━━ Provided data ━━

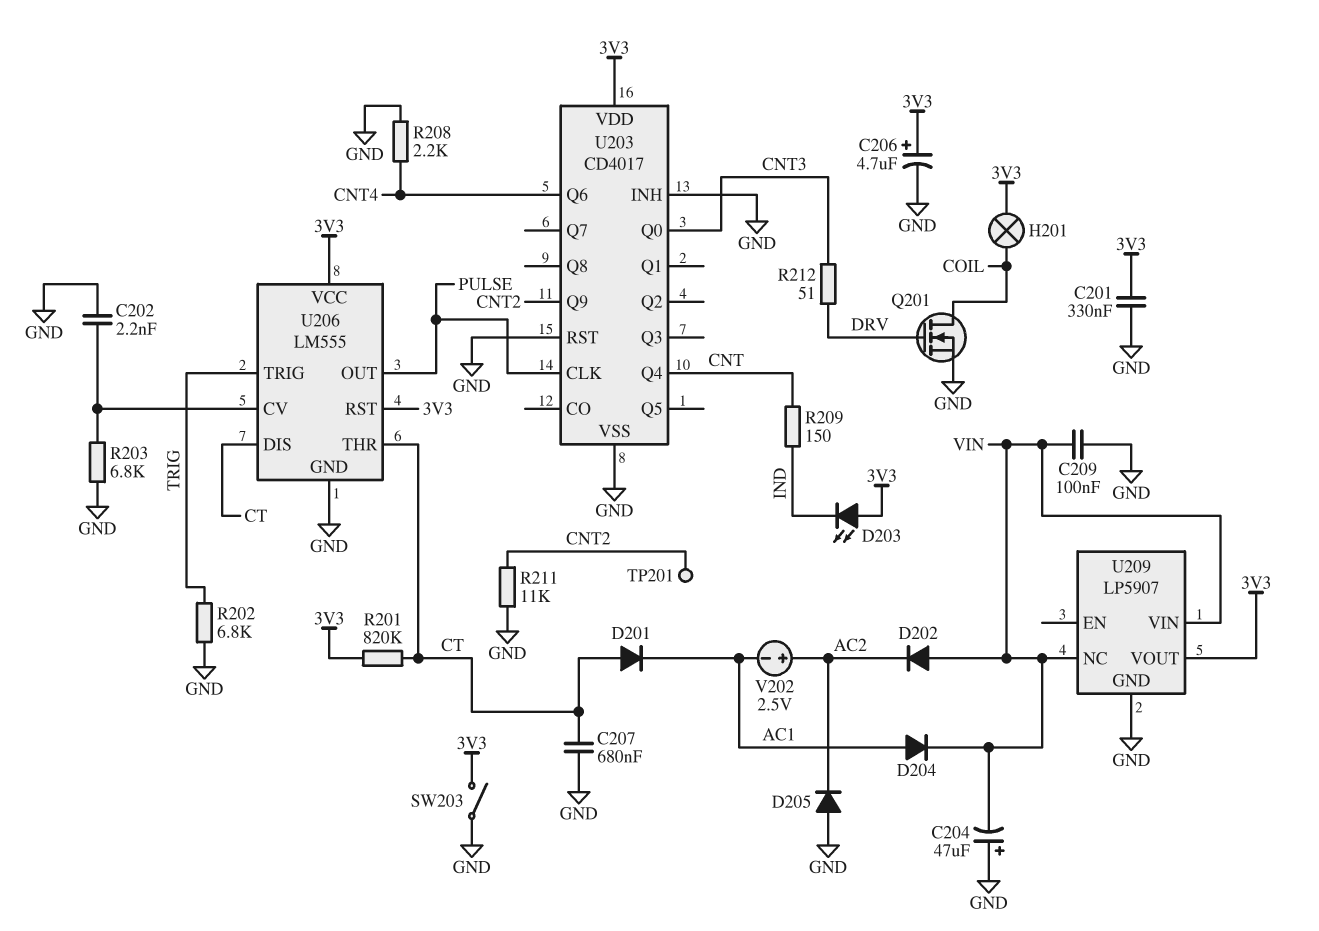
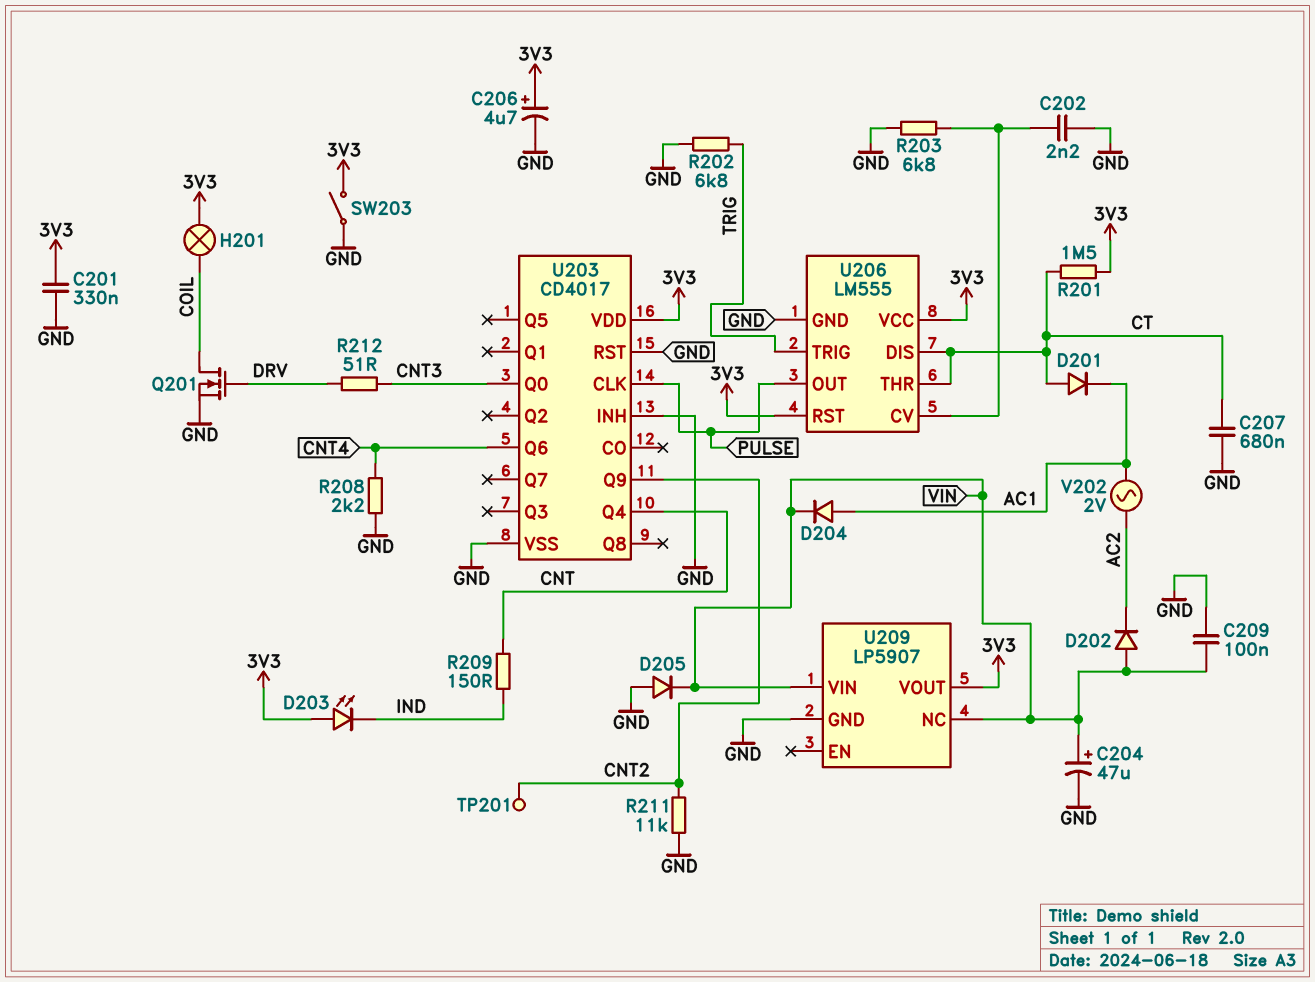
C204: 47uF (plus GND, minus VIN) -> 47uF (plus VIN, minus GND)
D205: diode (A GND, K AC2) -> diode (A GND, K VIN)
R201: 820k (3V3, CT) -> 1.5M (3V3, CT)
V202: 2.5V (plus AC2, minus AC1) -> AC 2V (AC1, AC2)

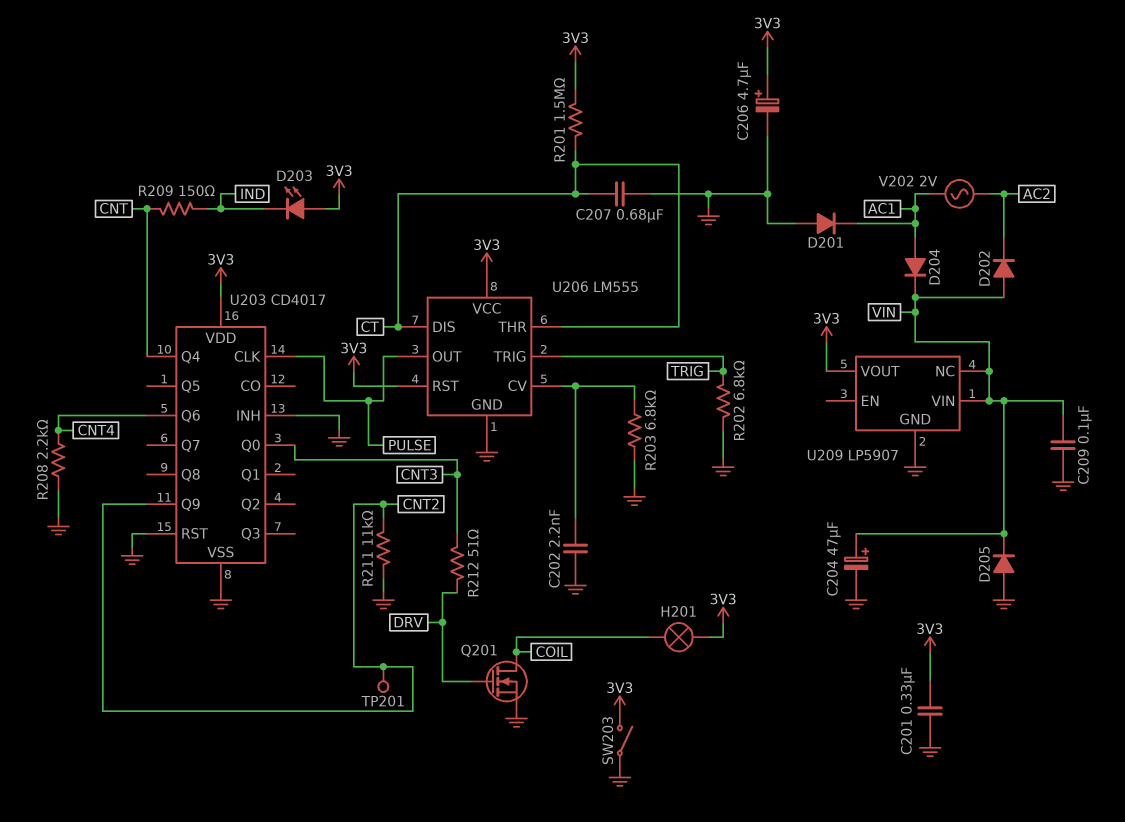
D201: diode (A CT, K AC1) -> diode (A GND, K AC1)

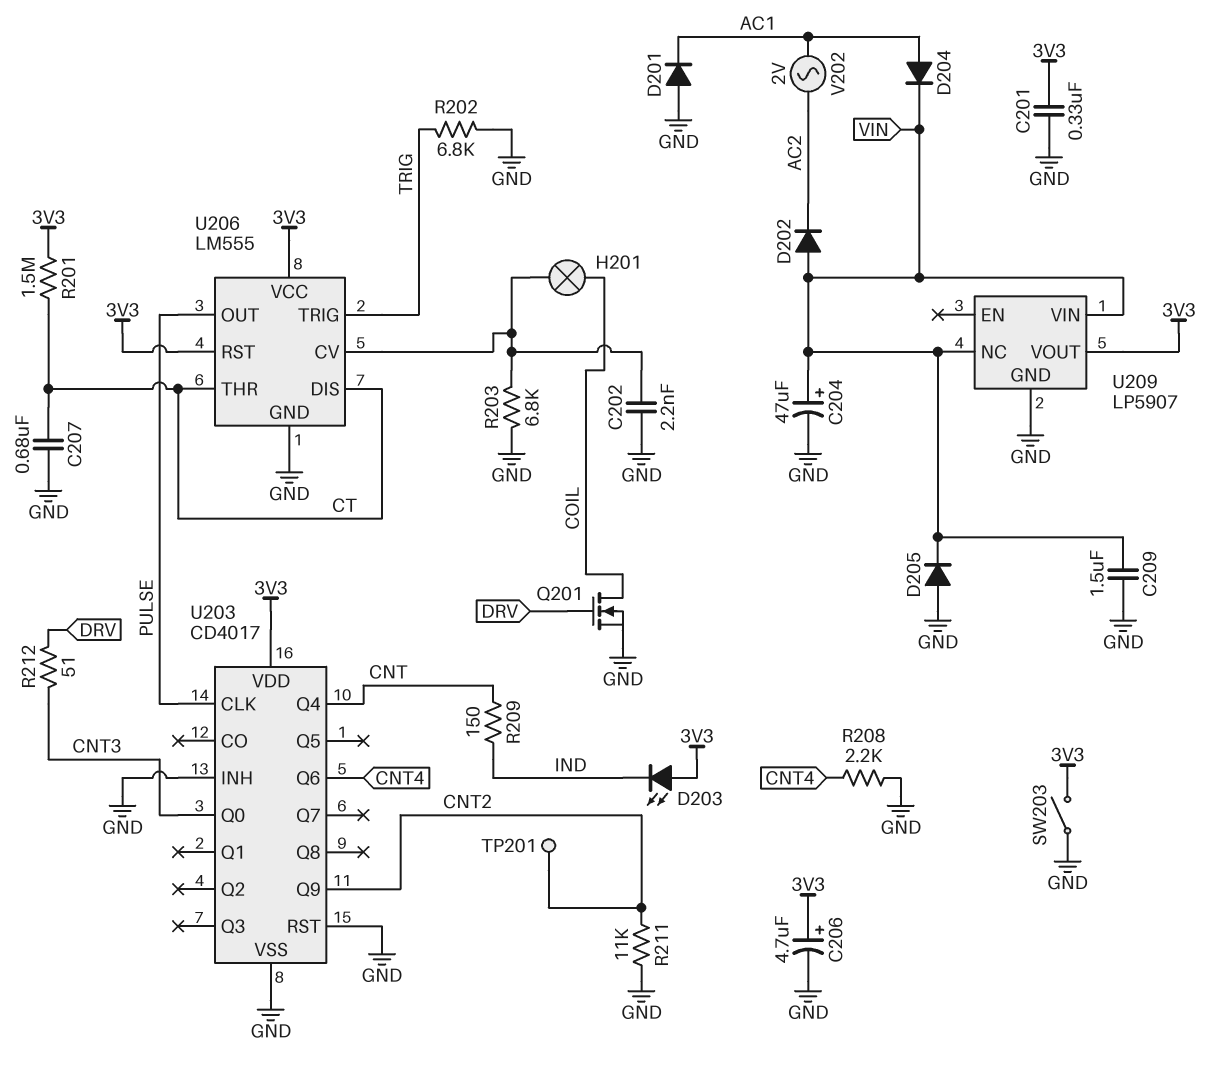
C209: 100nF (GND, VIN) -> 1.5uF (GND, VIN)
H201: lamp (3V3, COIL) -> lamp (COIL, U206/CV)

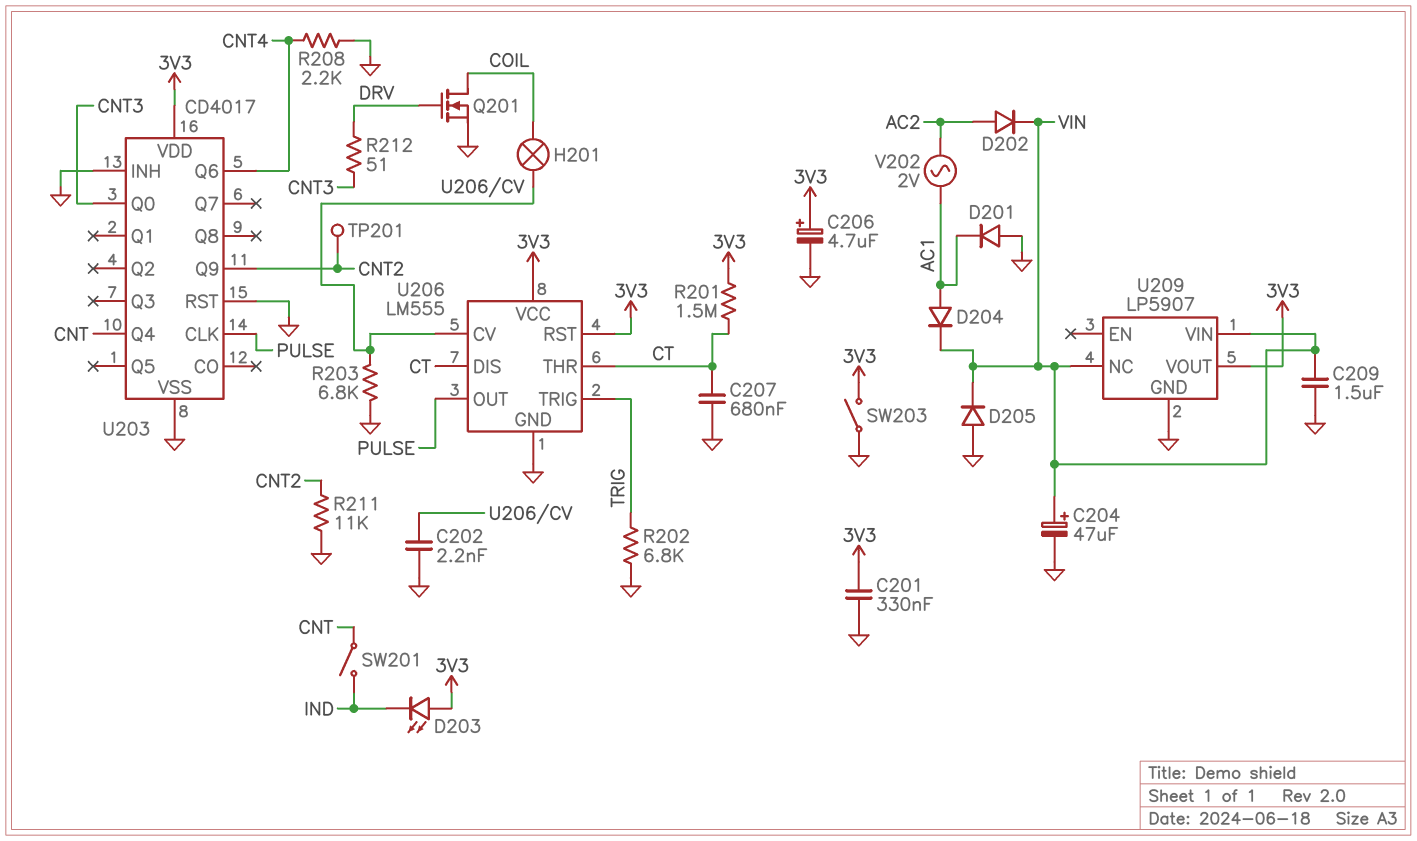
D202: diode (A VIN, K AC2) -> diode (A AC2, K VIN)
R209: 150 (CNT, IND) -> none
SW201: none -> switch (CNT, IND)

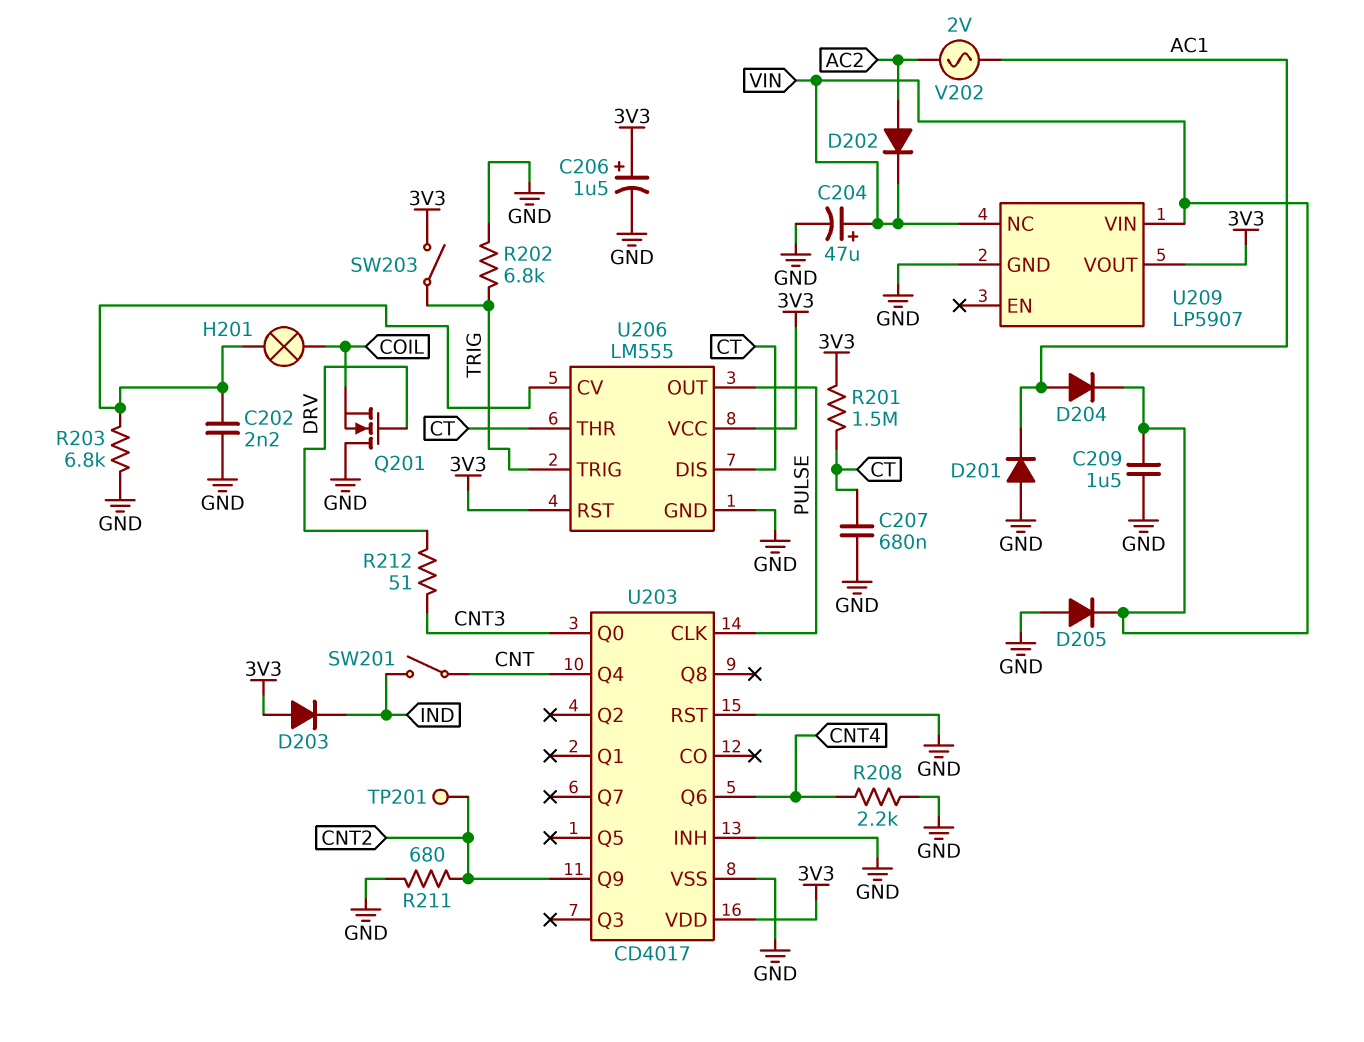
C201: 330nF (3V3, GND) -> none
C206: 4.7uF (plus 3V3, minus GND) -> 1.5uF (plus 3V3, minus GND)
D203: LED (A 3V3, K IND) -> diode (A 3V3, K IND)
Q201: NMOS (G DRV, D COIL, S GND) -> NMOS (G DRV, D GND, S COIL)
R211: 11k (CNT2, GND) -> 680 (CNT2, GND)
SW203: switch (3V3, GND) -> switch (3V3, TRIG)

━━━

= Activity =
Return all the data exactly, and keep the pictures out.

= Response to the exercise =
C204: 47uF (plus GND, minus VIN) -> 47uF (plus VIN, minus GND)
D205: diode (A GND, K AC2) -> diode (A GND, K VIN)
R201: 820k (3V3, CT) -> 1.5M (3V3, CT)
V202: 2.5V (plus AC2, minus AC1) -> AC 2V (AC1, AC2)

D201: diode (A CT, K AC1) -> diode (A GND, K AC1)

C209: 100nF (GND, VIN) -> 1.5uF (GND, VIN)
H201: lamp (3V3, COIL) -> lamp (COIL, U206/CV)

D202: diode (A VIN, K AC2) -> diode (A AC2, K VIN)
R209: 150 (CNT, IND) -> none
SW201: none -> switch (CNT, IND)

C201: 330nF (3V3, GND) -> none
C206: 4.7uF (plus 3V3, minus GND) -> 1.5uF (plus 3V3, minus GND)
D203: LED (A 3V3, K IND) -> diode (A 3V3, K IND)
Q201: NMOS (G DRV, D COIL, S GND) -> NMOS (G DRV, D GND, S COIL)
R211: 11k (CNT2, GND) -> 680 (CNT2, GND)
SW203: switch (3V3, GND) -> switch (3V3, TRIG)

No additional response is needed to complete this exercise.